┌──

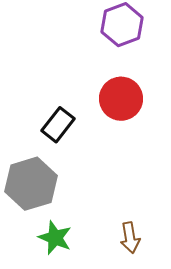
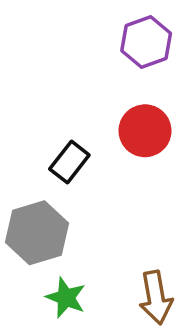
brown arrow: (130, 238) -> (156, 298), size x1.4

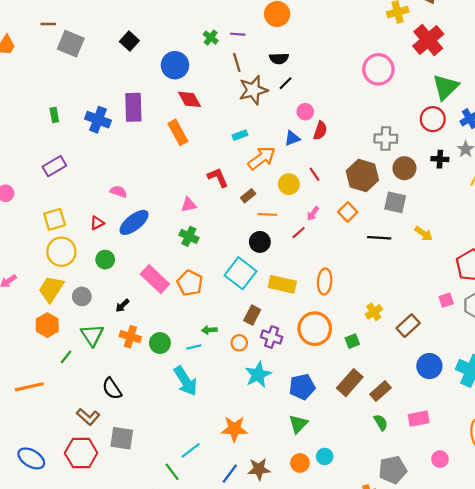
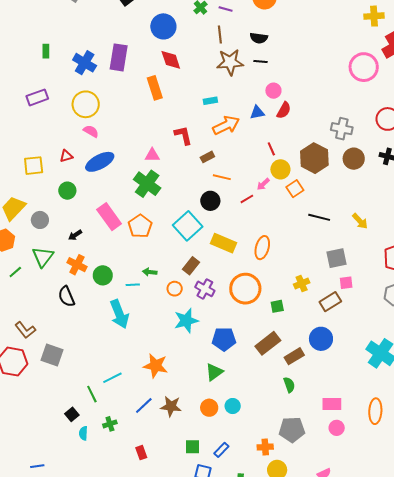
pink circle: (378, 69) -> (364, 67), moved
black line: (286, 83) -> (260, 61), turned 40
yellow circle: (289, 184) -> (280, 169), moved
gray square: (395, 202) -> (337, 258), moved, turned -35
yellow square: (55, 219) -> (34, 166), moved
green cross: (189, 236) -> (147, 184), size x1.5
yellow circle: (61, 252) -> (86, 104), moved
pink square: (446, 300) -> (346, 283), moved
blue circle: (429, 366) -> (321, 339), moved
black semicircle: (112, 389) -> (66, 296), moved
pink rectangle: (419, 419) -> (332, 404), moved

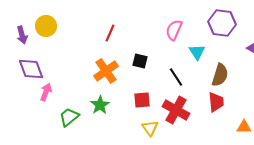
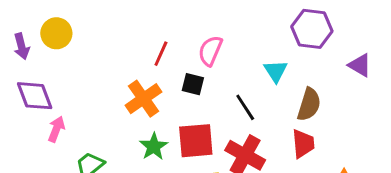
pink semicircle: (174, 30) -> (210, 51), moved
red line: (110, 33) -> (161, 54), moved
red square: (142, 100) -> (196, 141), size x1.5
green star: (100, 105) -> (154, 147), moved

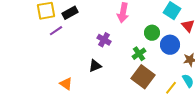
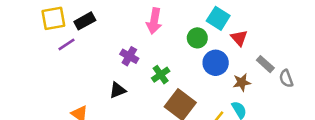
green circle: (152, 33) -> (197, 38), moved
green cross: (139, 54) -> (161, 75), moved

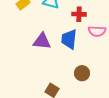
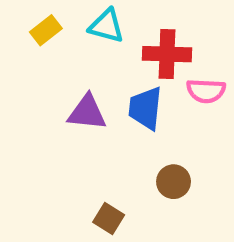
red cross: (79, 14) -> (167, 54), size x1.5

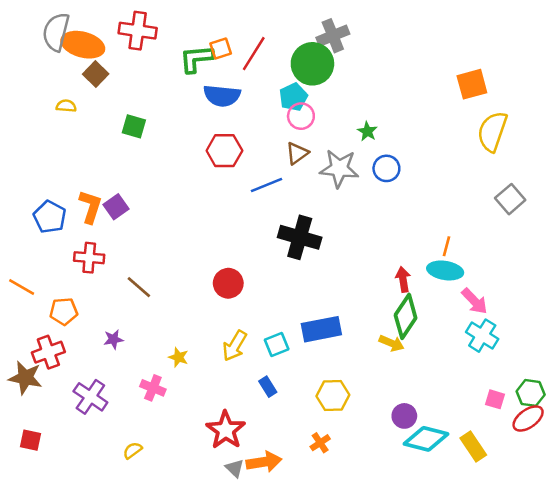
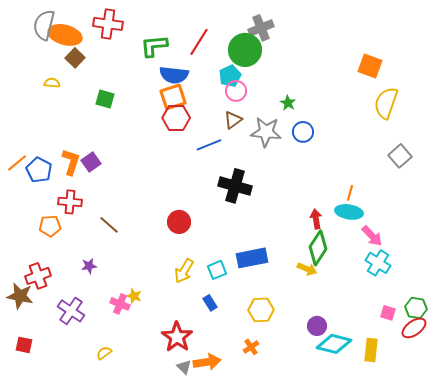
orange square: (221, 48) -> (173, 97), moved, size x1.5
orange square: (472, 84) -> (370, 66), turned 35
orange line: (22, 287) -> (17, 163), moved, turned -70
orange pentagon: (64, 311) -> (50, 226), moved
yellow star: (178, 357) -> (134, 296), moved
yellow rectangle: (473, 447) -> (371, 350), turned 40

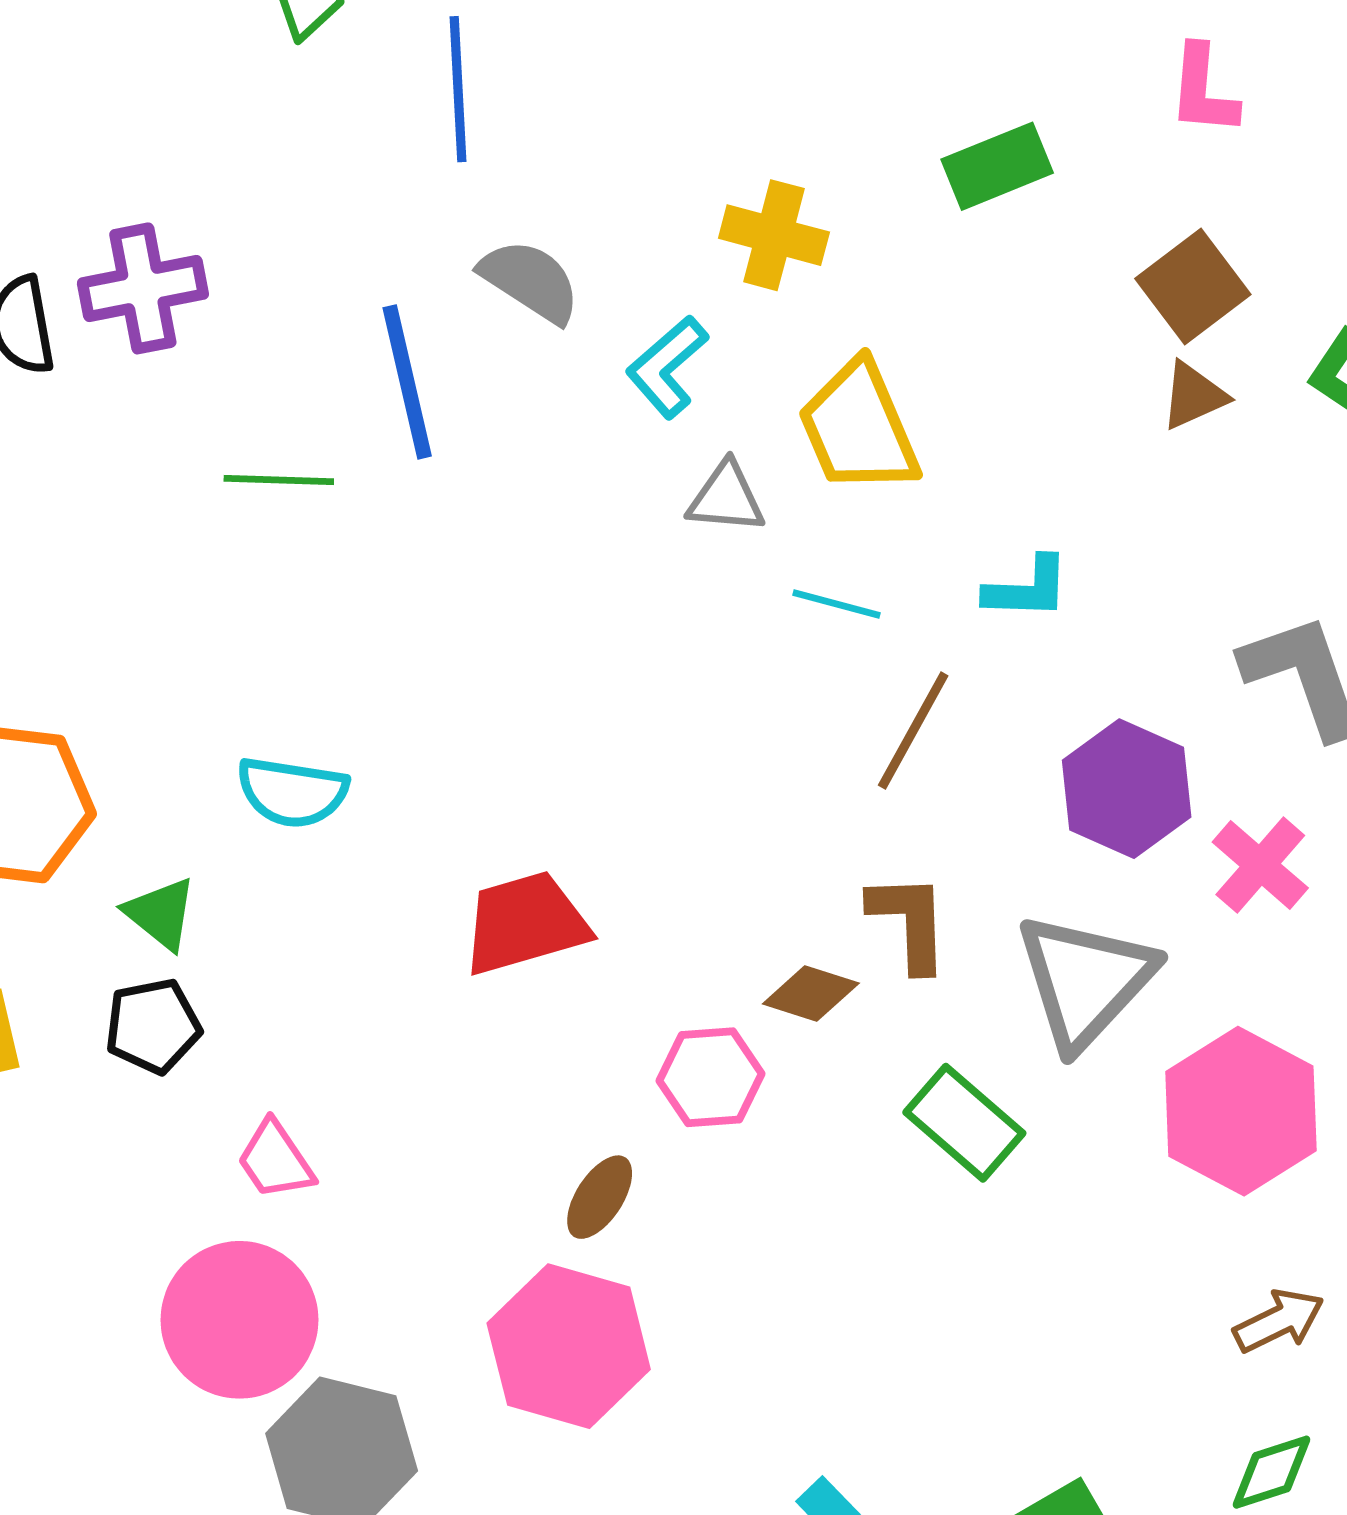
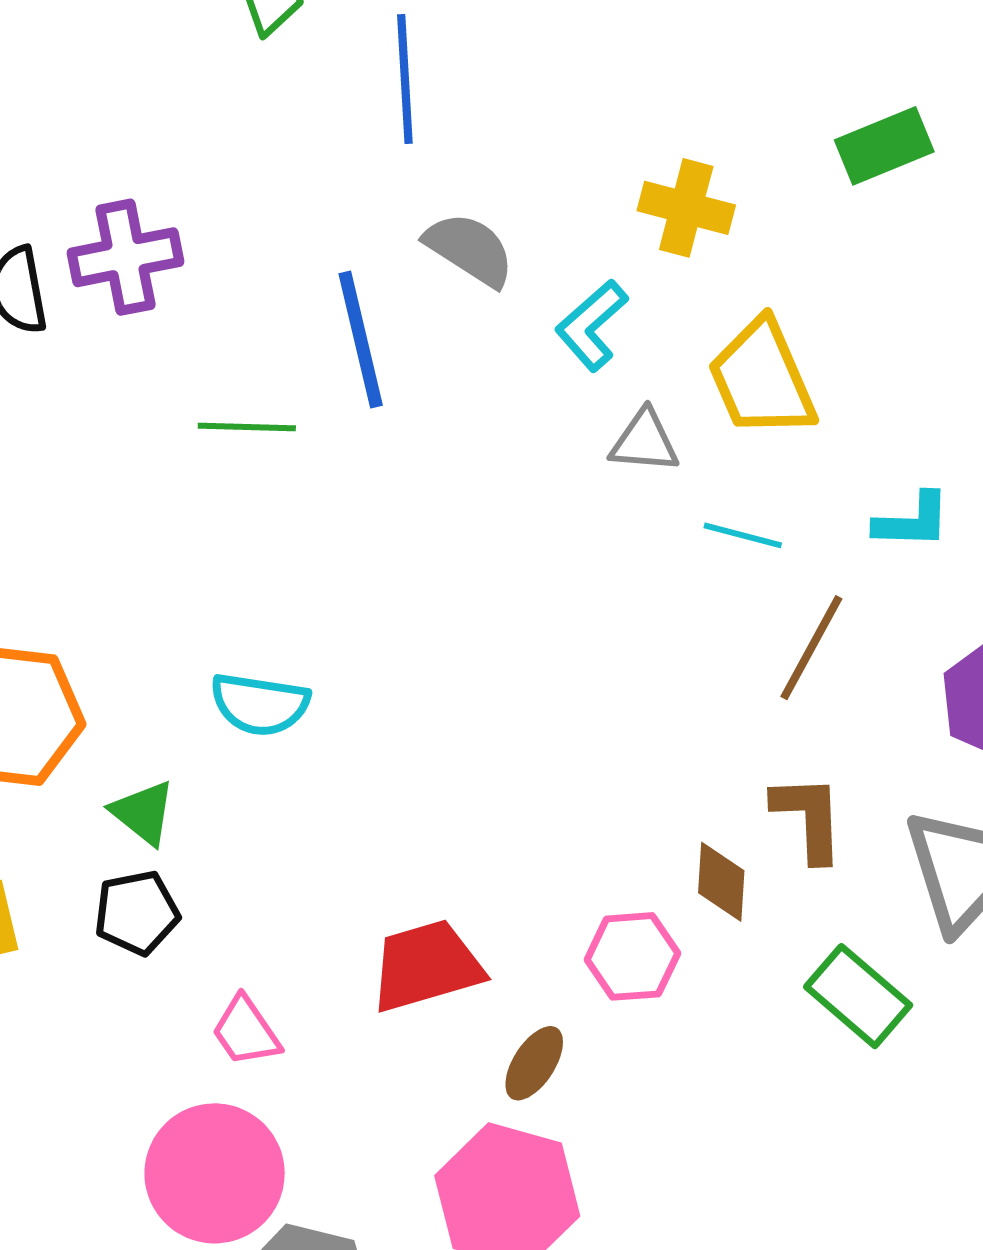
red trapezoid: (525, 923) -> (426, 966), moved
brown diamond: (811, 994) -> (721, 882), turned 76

└──

REQUIRED WORK:
Repeat the records word for word. Any picture in them should be left out.

OUTPUT OF THE TASK:
brown arrow: (130, 238) -> (156, 298), size x1.4

pink circle: (378, 69) -> (364, 67), moved
black line: (286, 83) -> (260, 61), turned 40
yellow circle: (289, 184) -> (280, 169), moved
gray square: (395, 202) -> (337, 258), moved, turned -35
yellow square: (55, 219) -> (34, 166), moved
green cross: (189, 236) -> (147, 184), size x1.5
yellow circle: (61, 252) -> (86, 104), moved
pink square: (446, 300) -> (346, 283), moved
blue circle: (429, 366) -> (321, 339), moved
black semicircle: (112, 389) -> (66, 296), moved
pink rectangle: (419, 419) -> (332, 404), moved

pink semicircle: (174, 30) -> (210, 51), moved
red line: (110, 33) -> (161, 54), moved
red square: (142, 100) -> (196, 141), size x1.5
green star: (100, 105) -> (154, 147), moved

green circle: (152, 33) -> (197, 38), moved
green cross: (139, 54) -> (161, 75), moved

red cross: (79, 14) -> (167, 54), size x1.5

orange square: (221, 48) -> (173, 97), moved, size x1.5
orange square: (472, 84) -> (370, 66), turned 35
orange line: (22, 287) -> (17, 163), moved, turned -70
orange pentagon: (64, 311) -> (50, 226), moved
yellow star: (178, 357) -> (134, 296), moved
yellow rectangle: (473, 447) -> (371, 350), turned 40

red trapezoid: (525, 923) -> (426, 966), moved
brown diamond: (811, 994) -> (721, 882), turned 76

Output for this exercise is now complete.